(Provided data)

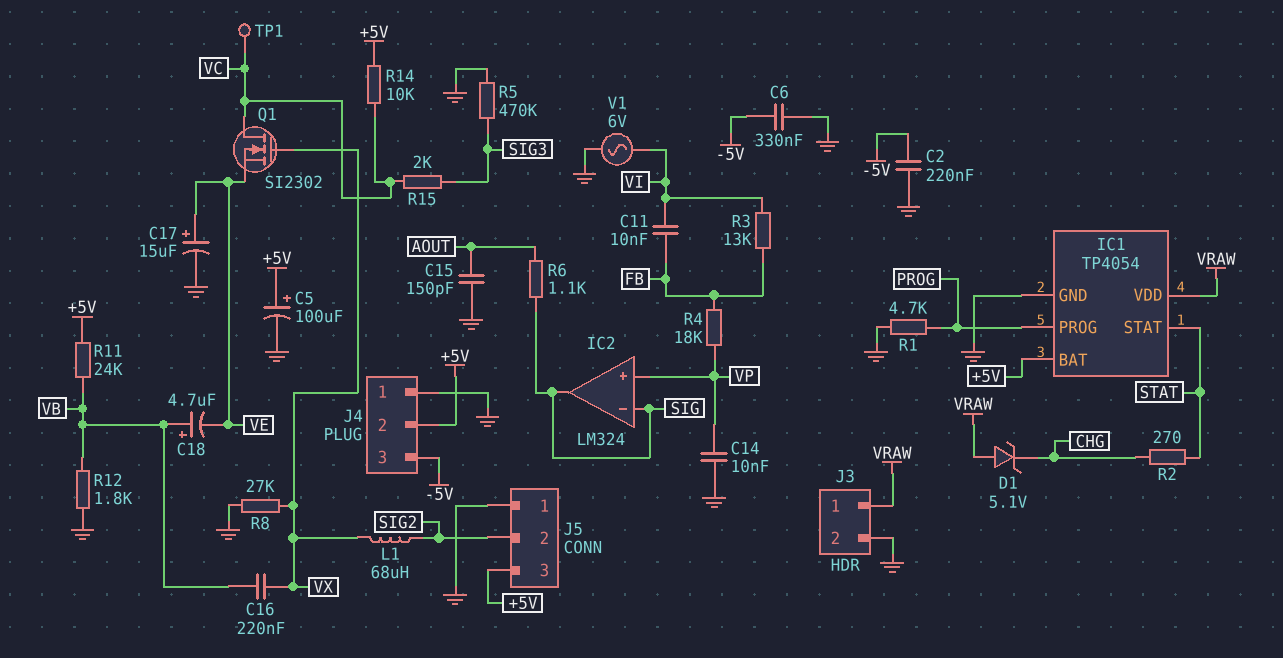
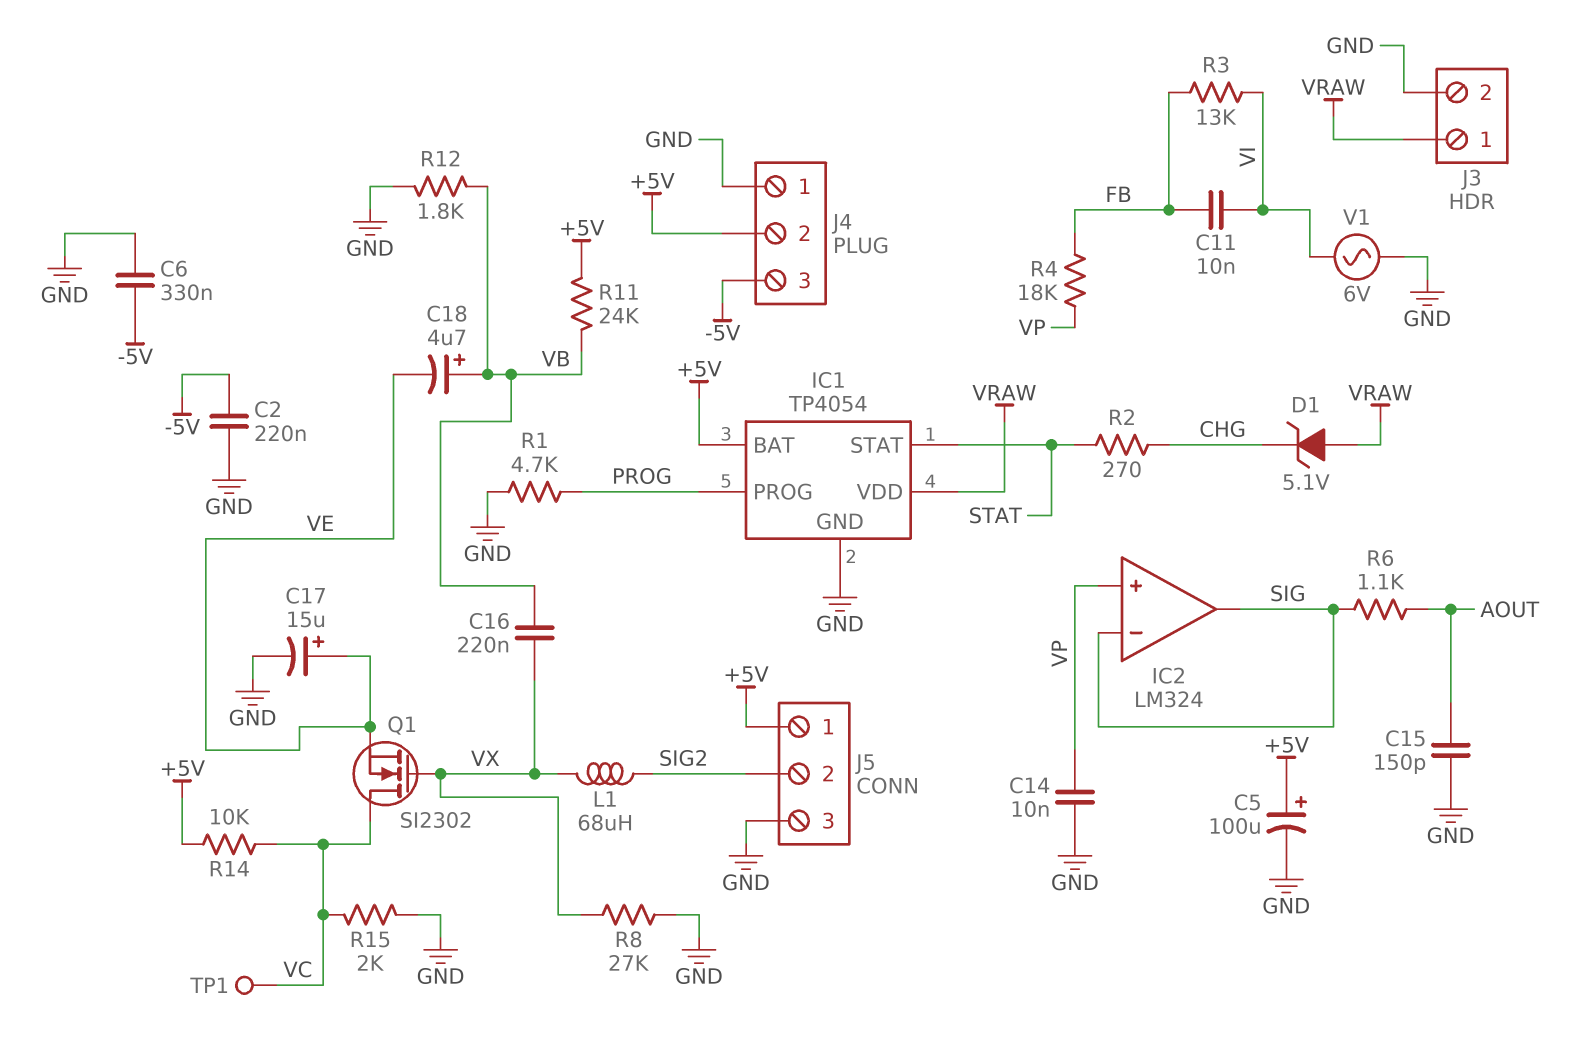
J5 pin 1: GND -> +5V
J5 pin 3: +5V -> GND
R5: 470k (GND, SIG3) -> none
R15: 2k (SIG3, VC) -> 2k (GND, VC)

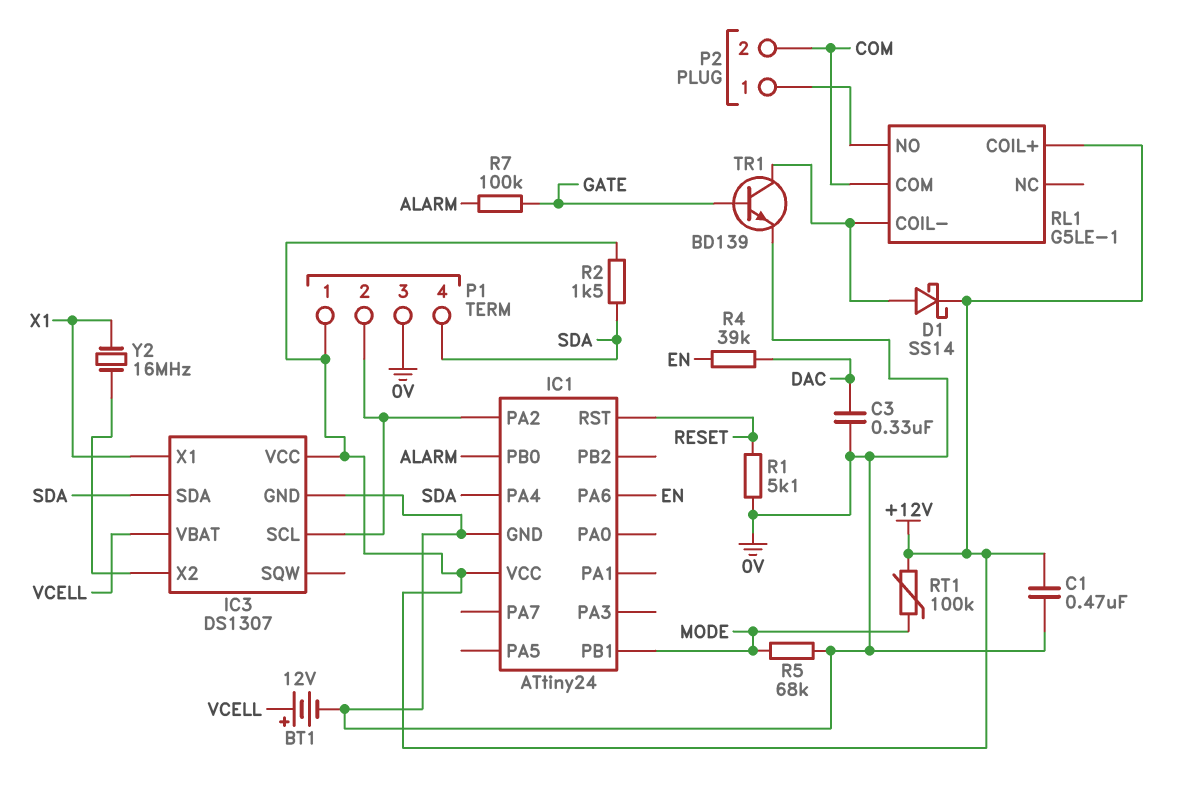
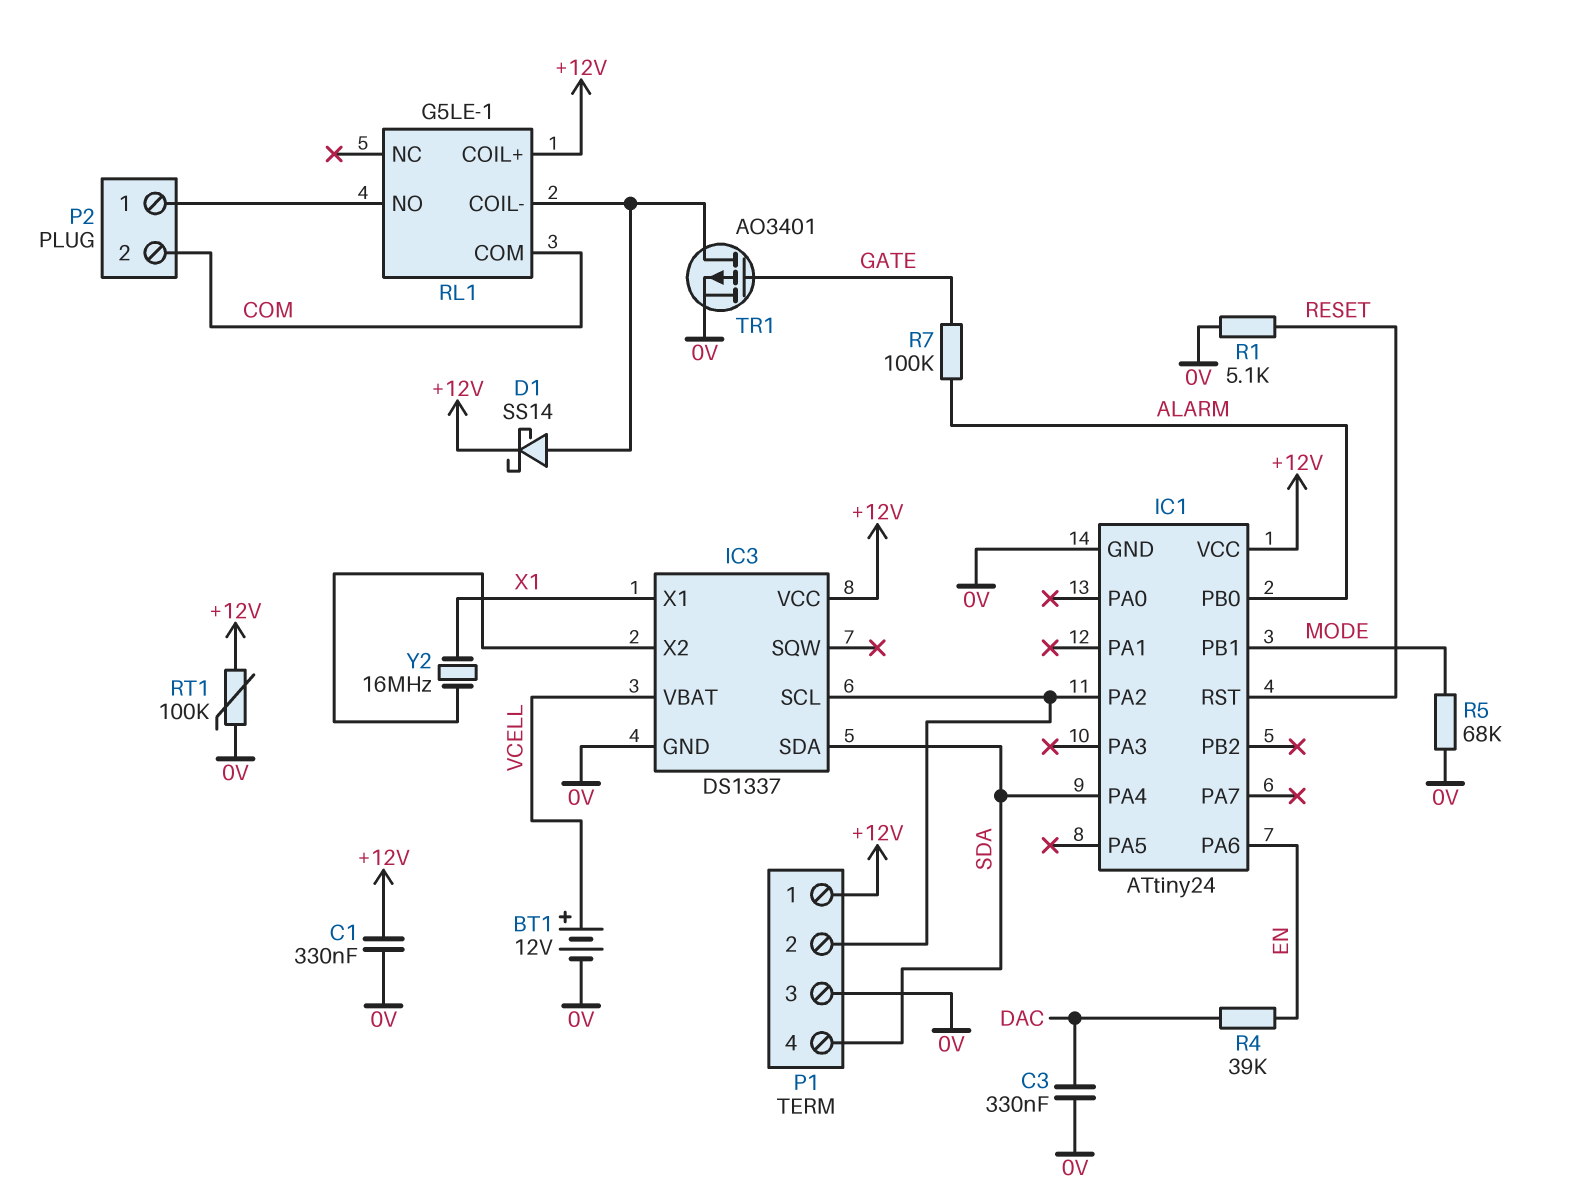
C1: 470nF (+12V, 0V) -> 330nF (+12V, 0V)
IC3: DS1307 -> DS1337
R2: 1.5k (+12V, SDA) -> none
RT1: 100k (+12V, MODE) -> 100k (+12V, 0V)
TR1: NPN BD139 (B GATE, C RL1/COIL-, E 0V) -> PMOS AO3401 (G GATE, D RL1/COIL-, S 0V)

(End Provided data)

Task directions: Would you copy each line above exactly as given, dropping any images?

Output of the task:
J5 pin 1: GND -> +5V
J5 pin 3: +5V -> GND
R5: 470k (GND, SIG3) -> none
R15: 2k (SIG3, VC) -> 2k (GND, VC)

C1: 470nF (+12V, 0V) -> 330nF (+12V, 0V)
IC3: DS1307 -> DS1337
R2: 1.5k (+12V, SDA) -> none
RT1: 100k (+12V, MODE) -> 100k (+12V, 0V)
TR1: NPN BD139 (B GATE, C RL1/COIL-, E 0V) -> PMOS AO3401 (G GATE, D RL1/COIL-, S 0V)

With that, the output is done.